WHAT IS REQUIRED:
Reproduce, character for character, the rows that begin with the line containing "Question: Which object" and end with the line containing "The width and height of the screenshot is (512, 384).", including both of those lines.

□ □ □

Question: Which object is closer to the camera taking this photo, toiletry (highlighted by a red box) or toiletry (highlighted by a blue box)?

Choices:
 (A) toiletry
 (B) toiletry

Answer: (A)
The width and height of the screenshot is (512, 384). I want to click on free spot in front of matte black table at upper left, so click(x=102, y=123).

□ □ □

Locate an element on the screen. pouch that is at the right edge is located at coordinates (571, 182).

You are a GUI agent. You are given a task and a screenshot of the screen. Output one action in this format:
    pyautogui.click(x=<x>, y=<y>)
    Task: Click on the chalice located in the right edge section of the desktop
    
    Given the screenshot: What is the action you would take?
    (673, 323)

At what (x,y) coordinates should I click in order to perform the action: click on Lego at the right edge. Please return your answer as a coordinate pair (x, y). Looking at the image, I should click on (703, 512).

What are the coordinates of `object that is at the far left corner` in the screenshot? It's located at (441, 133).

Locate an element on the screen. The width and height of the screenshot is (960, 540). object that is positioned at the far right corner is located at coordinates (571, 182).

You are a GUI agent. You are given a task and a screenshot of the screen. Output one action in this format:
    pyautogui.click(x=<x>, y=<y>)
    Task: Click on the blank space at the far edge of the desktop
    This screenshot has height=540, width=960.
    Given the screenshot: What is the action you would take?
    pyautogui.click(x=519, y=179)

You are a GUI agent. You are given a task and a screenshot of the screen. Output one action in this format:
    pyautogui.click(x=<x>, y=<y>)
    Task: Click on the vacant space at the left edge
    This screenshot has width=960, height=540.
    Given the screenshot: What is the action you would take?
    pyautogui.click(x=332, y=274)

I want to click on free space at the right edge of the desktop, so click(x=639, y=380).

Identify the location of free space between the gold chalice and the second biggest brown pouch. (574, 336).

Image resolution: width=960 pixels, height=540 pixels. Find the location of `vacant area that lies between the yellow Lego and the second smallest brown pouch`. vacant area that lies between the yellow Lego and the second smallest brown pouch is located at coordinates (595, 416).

□ □ □

EXERCISE ANSWER:
Question: Which object is closer to the camera taking this photo, toiletry (highlighted by a red box) or toiletry (highlighted by a blue box)?

Choices:
 (A) toiletry
 (B) toiletry

Answer: (A)
The width and height of the screenshot is (512, 384). I want to click on free spot in front of matte black table at upper left, so click(x=102, y=123).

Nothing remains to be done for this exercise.